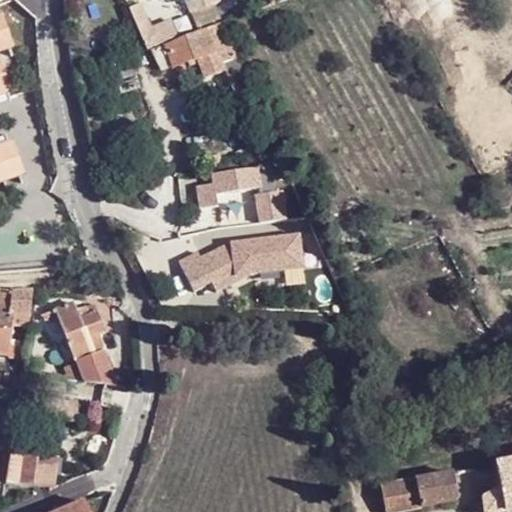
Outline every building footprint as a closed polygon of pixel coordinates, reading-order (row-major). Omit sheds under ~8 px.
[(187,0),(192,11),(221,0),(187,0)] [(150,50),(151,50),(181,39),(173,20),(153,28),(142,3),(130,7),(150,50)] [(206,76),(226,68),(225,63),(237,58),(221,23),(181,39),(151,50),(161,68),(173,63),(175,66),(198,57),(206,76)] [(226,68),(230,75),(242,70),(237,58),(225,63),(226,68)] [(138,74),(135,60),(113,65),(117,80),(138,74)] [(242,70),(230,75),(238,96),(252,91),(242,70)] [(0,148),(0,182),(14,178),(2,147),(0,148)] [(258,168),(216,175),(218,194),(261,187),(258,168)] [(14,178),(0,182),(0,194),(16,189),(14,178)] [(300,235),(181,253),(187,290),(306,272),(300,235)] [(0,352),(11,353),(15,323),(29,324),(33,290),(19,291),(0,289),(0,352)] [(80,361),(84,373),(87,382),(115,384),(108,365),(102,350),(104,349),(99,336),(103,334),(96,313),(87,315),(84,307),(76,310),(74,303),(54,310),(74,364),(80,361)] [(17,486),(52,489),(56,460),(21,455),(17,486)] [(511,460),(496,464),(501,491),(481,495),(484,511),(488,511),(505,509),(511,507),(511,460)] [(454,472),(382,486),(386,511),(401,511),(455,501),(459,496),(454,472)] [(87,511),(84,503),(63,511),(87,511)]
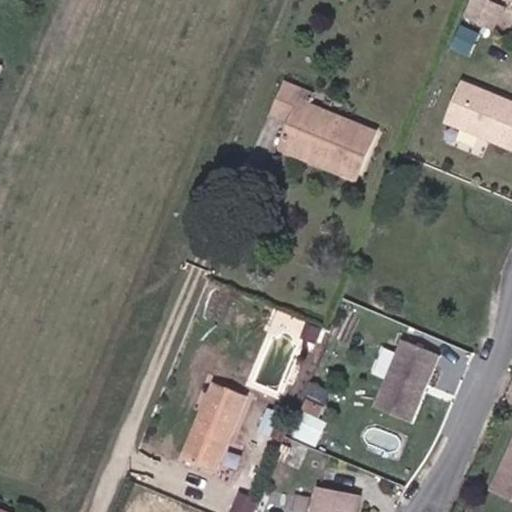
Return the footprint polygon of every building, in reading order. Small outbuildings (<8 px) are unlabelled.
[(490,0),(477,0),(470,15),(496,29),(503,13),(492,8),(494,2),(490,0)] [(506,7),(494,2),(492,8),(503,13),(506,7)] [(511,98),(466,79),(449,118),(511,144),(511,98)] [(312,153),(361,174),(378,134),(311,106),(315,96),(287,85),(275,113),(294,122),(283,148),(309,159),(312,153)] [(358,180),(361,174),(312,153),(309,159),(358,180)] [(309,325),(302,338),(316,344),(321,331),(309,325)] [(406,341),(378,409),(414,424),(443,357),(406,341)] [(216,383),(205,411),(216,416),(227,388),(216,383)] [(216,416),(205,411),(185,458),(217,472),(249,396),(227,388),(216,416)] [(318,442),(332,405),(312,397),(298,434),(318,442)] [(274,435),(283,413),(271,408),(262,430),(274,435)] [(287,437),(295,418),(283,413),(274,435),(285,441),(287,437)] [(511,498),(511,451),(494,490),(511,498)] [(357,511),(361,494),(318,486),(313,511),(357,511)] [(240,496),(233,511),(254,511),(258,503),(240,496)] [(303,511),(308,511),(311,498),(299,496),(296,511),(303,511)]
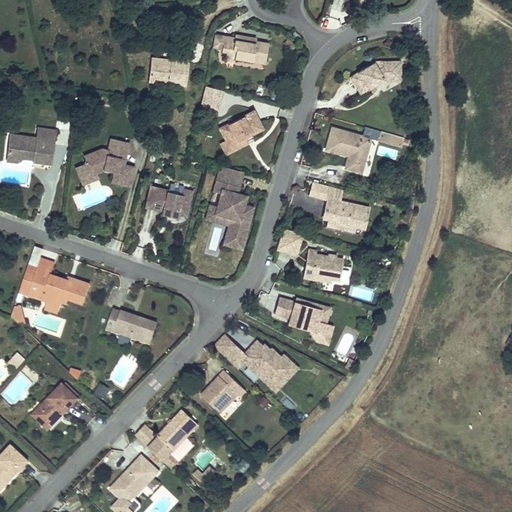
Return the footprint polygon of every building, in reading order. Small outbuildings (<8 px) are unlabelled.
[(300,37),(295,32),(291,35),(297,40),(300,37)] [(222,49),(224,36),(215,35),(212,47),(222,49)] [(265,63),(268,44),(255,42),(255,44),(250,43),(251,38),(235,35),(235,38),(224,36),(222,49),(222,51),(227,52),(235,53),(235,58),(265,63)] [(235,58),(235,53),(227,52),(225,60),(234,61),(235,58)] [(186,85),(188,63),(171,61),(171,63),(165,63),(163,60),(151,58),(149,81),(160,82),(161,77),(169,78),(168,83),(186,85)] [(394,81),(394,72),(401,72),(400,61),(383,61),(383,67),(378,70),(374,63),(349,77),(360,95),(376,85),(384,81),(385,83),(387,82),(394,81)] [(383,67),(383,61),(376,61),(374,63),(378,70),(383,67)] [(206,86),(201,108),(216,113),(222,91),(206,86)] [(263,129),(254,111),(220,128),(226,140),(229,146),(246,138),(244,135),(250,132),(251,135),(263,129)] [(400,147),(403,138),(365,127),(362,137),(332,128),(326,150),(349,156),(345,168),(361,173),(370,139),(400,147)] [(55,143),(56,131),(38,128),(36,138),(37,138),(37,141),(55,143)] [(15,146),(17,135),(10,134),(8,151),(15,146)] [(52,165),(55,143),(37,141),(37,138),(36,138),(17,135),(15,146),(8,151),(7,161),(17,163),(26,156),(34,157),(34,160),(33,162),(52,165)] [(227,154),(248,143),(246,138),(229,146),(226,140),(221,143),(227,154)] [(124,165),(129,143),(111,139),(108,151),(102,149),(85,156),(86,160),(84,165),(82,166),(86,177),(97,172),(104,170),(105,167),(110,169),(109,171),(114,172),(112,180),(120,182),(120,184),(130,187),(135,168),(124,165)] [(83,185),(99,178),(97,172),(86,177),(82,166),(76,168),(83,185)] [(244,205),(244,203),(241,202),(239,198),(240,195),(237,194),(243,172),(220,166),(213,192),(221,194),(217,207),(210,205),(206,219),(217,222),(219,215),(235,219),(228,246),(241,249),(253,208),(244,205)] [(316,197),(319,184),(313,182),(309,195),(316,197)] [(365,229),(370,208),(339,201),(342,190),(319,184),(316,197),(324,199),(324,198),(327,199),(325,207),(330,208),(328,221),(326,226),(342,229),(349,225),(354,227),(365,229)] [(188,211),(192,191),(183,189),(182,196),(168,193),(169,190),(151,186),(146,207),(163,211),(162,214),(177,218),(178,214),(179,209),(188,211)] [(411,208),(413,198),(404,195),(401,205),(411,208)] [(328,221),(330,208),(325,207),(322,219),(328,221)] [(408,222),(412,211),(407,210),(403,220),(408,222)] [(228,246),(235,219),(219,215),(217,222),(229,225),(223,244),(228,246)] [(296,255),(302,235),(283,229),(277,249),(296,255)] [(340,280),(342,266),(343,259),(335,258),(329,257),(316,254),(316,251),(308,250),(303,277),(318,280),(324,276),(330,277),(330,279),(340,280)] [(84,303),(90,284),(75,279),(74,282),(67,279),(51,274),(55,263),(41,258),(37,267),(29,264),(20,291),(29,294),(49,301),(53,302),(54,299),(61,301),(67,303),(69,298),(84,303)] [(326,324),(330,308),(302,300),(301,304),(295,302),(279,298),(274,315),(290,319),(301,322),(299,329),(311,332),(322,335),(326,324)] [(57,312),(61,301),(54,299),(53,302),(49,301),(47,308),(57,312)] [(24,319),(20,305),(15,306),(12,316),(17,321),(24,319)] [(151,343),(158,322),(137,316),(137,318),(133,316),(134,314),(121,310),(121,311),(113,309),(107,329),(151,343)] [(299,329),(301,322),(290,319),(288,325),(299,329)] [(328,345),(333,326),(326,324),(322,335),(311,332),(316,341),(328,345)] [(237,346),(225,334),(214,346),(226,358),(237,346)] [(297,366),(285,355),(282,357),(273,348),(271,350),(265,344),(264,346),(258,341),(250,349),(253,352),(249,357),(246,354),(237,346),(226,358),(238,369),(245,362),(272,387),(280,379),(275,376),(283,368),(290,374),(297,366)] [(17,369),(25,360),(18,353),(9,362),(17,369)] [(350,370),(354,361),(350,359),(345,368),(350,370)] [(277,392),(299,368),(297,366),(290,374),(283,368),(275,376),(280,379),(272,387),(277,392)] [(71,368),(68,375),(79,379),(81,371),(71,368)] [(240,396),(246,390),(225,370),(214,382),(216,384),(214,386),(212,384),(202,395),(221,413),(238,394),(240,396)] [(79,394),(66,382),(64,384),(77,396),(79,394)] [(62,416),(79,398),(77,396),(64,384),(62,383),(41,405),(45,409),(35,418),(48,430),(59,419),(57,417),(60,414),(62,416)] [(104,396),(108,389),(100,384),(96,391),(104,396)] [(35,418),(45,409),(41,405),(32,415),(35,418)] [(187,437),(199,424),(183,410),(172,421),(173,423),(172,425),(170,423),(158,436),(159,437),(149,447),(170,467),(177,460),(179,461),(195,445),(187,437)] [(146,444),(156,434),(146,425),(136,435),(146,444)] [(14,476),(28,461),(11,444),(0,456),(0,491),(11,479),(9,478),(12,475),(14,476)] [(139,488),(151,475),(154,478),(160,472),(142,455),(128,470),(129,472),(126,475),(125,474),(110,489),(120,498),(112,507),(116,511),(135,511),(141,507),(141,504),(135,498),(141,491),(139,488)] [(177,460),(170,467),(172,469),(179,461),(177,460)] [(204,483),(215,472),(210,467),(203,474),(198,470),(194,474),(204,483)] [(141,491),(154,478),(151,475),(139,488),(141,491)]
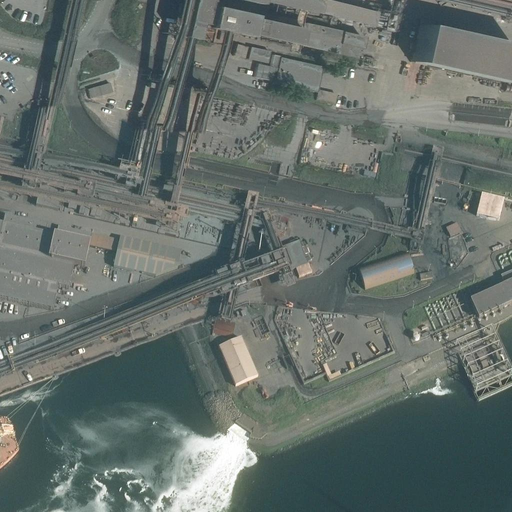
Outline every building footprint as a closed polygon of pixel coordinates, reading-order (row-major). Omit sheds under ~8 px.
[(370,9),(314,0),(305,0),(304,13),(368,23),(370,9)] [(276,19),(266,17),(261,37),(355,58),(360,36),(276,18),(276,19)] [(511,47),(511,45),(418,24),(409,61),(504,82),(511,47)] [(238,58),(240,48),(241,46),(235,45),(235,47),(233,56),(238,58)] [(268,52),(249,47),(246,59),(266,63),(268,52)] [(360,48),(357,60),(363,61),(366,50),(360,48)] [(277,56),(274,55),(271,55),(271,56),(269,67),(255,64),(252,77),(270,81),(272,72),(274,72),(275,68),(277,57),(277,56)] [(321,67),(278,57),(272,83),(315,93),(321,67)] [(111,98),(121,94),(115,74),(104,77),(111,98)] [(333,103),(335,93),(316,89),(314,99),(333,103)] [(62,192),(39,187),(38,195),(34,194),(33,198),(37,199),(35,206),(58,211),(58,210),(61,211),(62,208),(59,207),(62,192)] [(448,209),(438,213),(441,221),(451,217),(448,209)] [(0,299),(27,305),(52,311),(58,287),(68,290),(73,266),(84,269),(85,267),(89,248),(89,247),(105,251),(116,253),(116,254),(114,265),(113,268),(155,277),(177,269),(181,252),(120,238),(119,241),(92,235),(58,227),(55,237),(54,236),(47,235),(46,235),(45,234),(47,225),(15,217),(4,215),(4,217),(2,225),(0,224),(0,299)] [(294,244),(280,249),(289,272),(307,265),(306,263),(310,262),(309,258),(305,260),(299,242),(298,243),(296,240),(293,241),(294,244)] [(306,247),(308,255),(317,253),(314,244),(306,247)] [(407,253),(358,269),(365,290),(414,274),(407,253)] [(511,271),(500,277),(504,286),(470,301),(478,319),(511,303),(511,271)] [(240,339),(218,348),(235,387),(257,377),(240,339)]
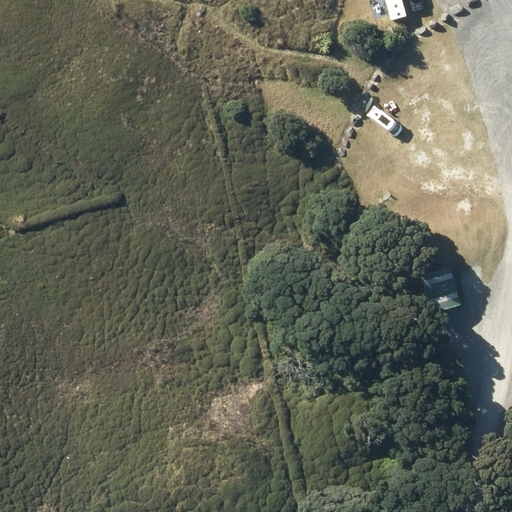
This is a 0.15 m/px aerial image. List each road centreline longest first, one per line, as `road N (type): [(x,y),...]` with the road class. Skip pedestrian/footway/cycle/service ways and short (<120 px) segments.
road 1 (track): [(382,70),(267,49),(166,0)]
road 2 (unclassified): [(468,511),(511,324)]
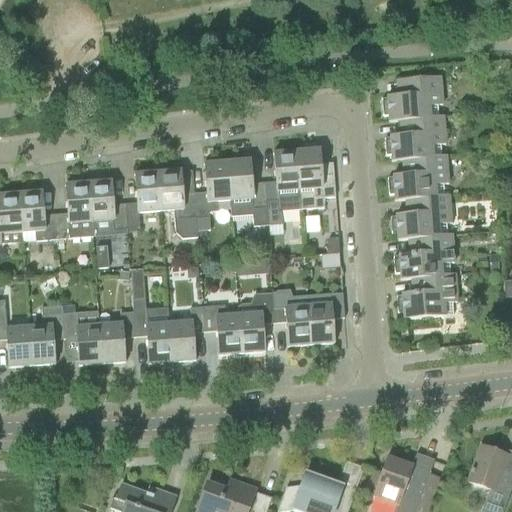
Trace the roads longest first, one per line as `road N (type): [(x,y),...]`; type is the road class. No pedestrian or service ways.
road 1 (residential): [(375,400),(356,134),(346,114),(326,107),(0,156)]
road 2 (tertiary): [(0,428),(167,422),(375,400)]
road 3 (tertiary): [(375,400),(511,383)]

◆ What to work on: Can you update the lines starting at the one containing "This is a 0.15" and ending at the last line, swapping "road class" for "highway category" and leaving everything else unchanged? Return only those lines, without the pictures.

◆ Solution for this problem:
This is a 0.15 m/px aerial image. List each road centreline longest first, one per line, as `road N (type): [(x,y),...]` with the highway category. Skip pedestrian/footway/cycle/service ways and short (<120 px) segments.
road 1 (track): [(382,70),(267,49),(166,0)]
road 2 (unclassified): [(468,511),(511,324)]
Trace the roads longest first, one per line as `road N (type): [(x,y),...]`; type is the highway category. No pedestrian or service ways.
road 1 (residential): [(375,400),(356,134),(346,114),(326,107),(0,156)]
road 2 (tertiary): [(0,428),(167,422),(375,400)]
road 3 (tertiary): [(375,400),(511,383)]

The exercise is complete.